In the records below, find the line containing "camera: 60 degrees right, 5 degrees down" and the line containing "yellow boat [356,130,382,186]". Give again exactly those lines and every line between them, omitting the pictures.

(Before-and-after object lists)
*****
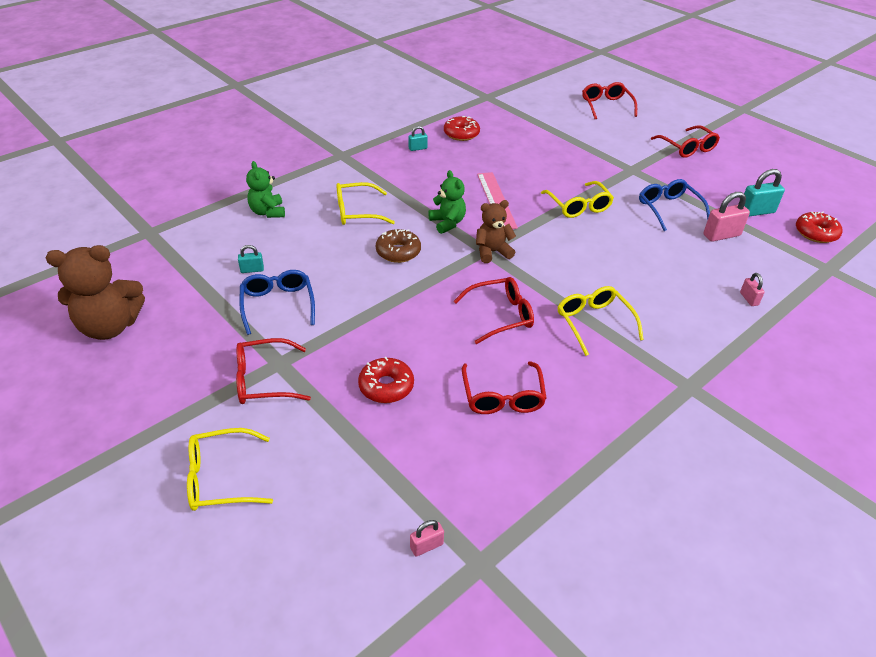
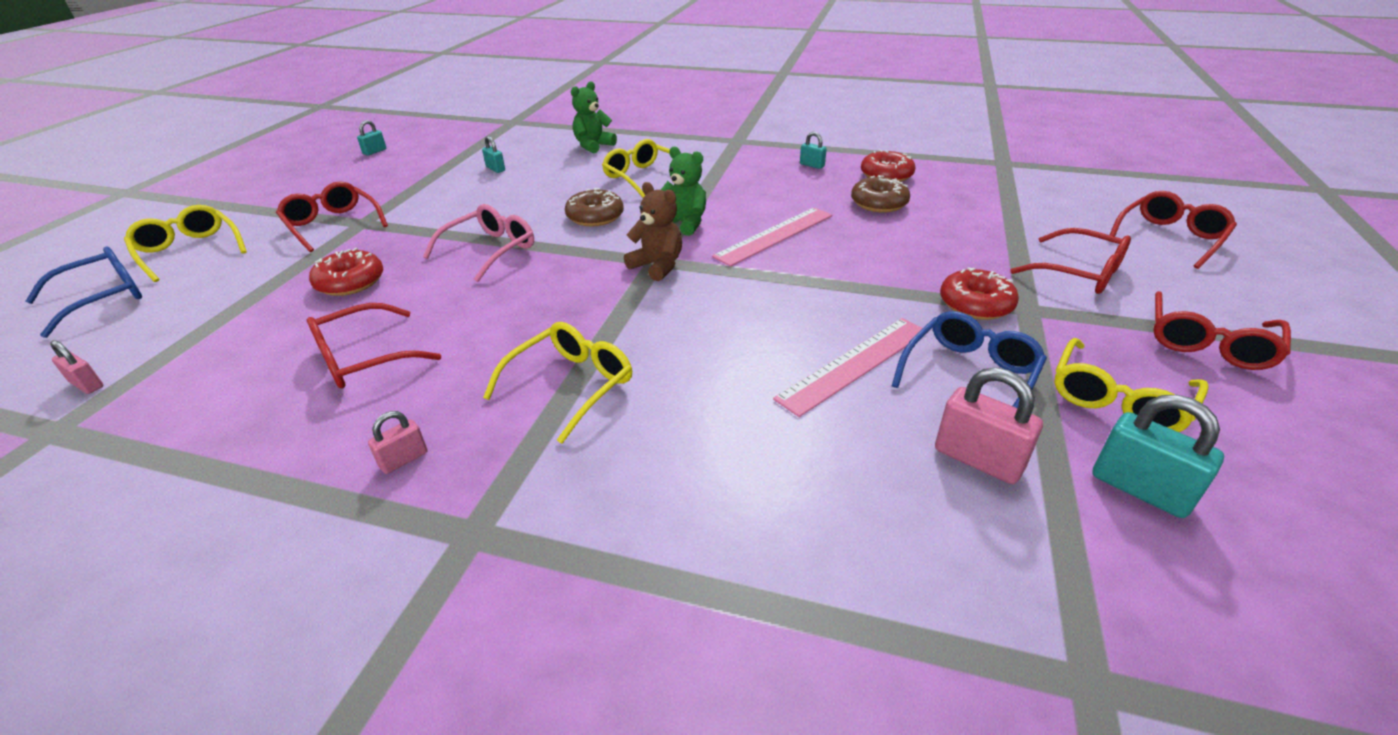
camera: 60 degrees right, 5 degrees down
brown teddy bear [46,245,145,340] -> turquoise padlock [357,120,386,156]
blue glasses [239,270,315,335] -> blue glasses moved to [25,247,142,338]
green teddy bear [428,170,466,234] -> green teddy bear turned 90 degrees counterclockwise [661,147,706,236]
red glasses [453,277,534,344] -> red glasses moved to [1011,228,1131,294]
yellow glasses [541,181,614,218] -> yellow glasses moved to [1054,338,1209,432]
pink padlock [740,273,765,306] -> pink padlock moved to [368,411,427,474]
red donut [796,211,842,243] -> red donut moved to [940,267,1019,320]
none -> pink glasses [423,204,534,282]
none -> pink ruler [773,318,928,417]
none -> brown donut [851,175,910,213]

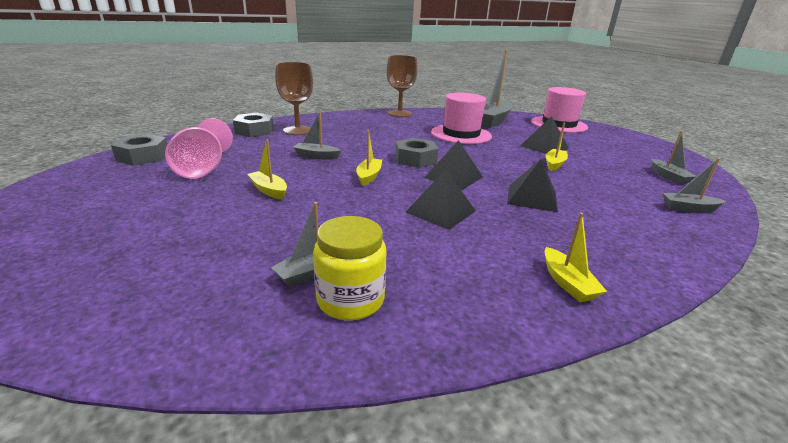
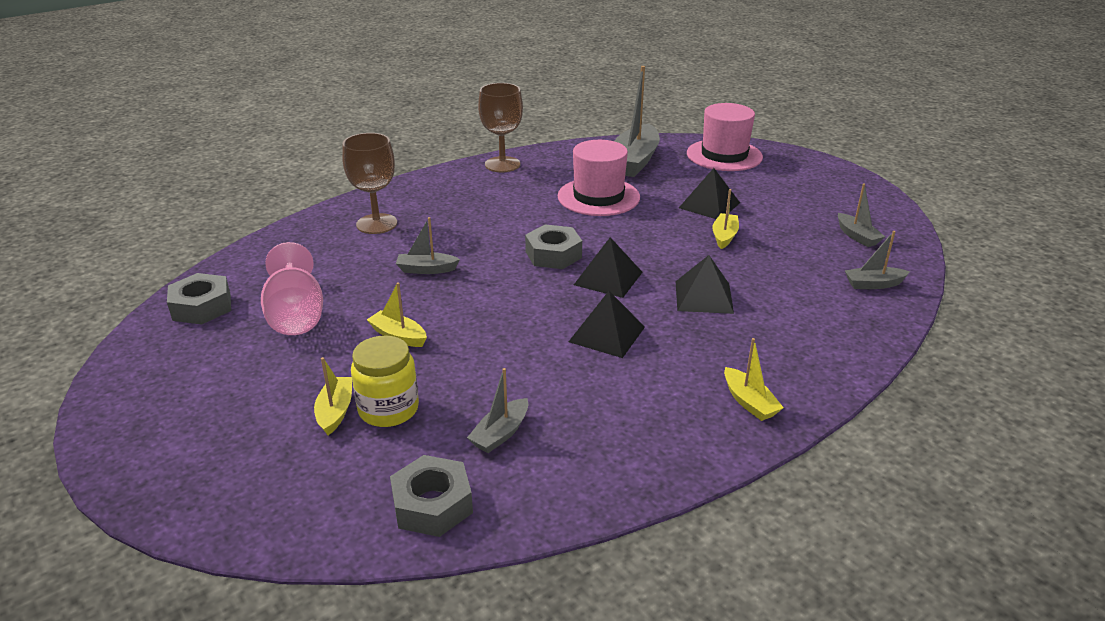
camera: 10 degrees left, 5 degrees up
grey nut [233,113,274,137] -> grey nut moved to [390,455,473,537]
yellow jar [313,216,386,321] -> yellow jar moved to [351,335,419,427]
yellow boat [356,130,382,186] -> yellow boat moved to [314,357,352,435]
*****
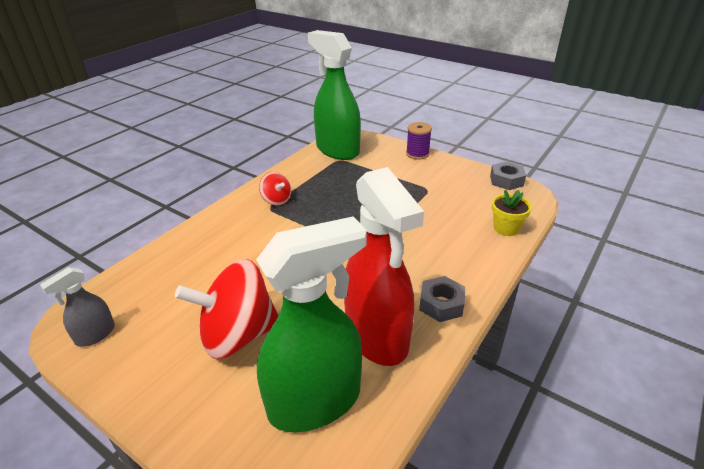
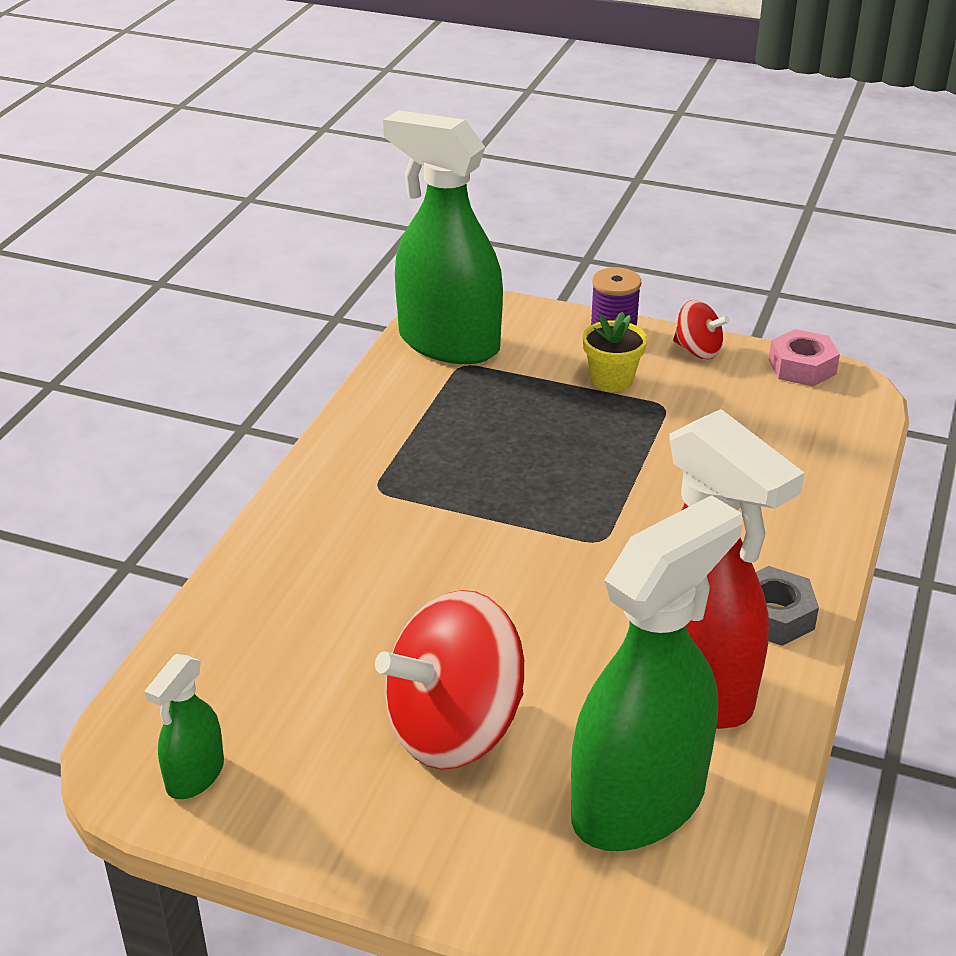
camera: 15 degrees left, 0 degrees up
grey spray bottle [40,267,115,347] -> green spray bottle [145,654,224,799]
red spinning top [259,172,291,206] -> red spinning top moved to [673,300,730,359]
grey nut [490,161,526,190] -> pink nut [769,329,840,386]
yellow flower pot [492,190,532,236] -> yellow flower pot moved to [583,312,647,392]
*****
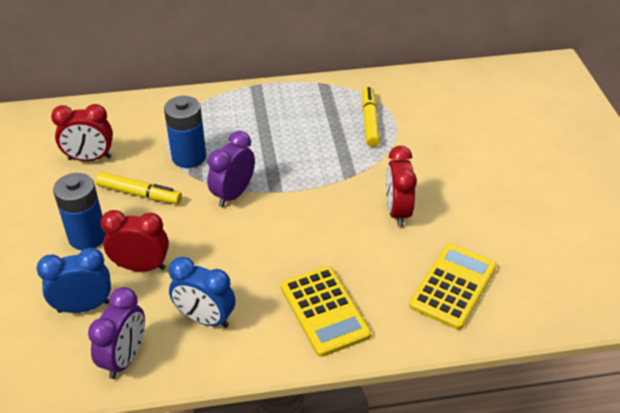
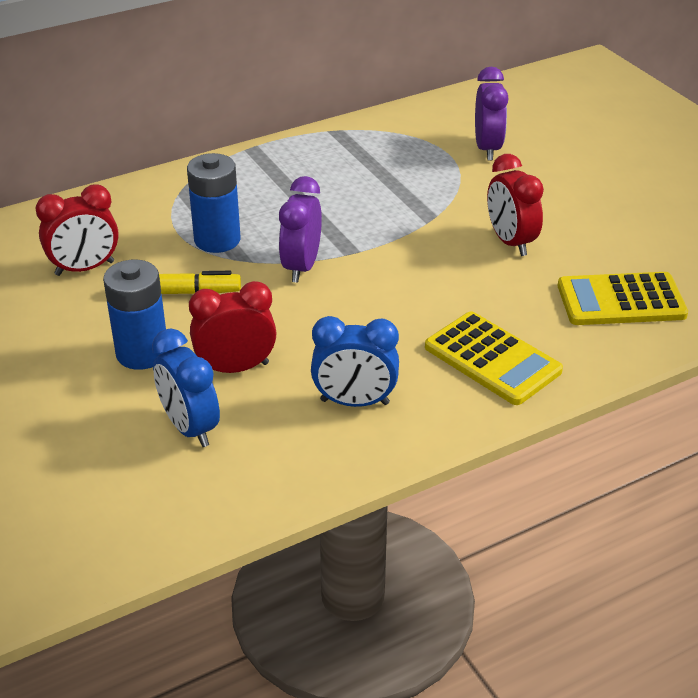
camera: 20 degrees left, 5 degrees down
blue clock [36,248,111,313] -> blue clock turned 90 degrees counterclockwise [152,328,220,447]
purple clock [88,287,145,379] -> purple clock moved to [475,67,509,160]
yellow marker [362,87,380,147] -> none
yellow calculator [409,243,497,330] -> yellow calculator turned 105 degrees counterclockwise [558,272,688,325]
*****
= ANSWER SPACE =
camera: 60 degrees right, 5 degrees down
brown teddy bear [46,245,145,340] -> turquoise padlock [357,120,386,156]
blue glasses [239,270,315,335] -> blue glasses moved to [25,247,142,338]
green teddy bear [428,170,466,234] -> green teddy bear turned 90 degrees counterclockwise [661,147,706,236]
red glasses [453,277,534,344] -> red glasses moved to [1011,228,1131,294]
yellow glasses [541,181,614,218] -> yellow glasses moved to [1054,338,1209,432]
pink padlock [740,273,765,306] -> pink padlock moved to [368,411,427,474]
red donut [796,211,842,243] -> red donut moved to [940,267,1019,320]
none -> pink glasses [423,204,534,282]
none -> pink ruler [773,318,928,417]
none -> brown donut [851,175,910,213]

camera: 10 degrees left, 5 degrees up
grey nut [233,113,274,137] -> grey nut moved to [390,455,473,537]
yellow jar [313,216,386,321] -> yellow jar moved to [351,335,419,427]
yellow boat [356,130,382,186] -> yellow boat moved to [314,357,352,435]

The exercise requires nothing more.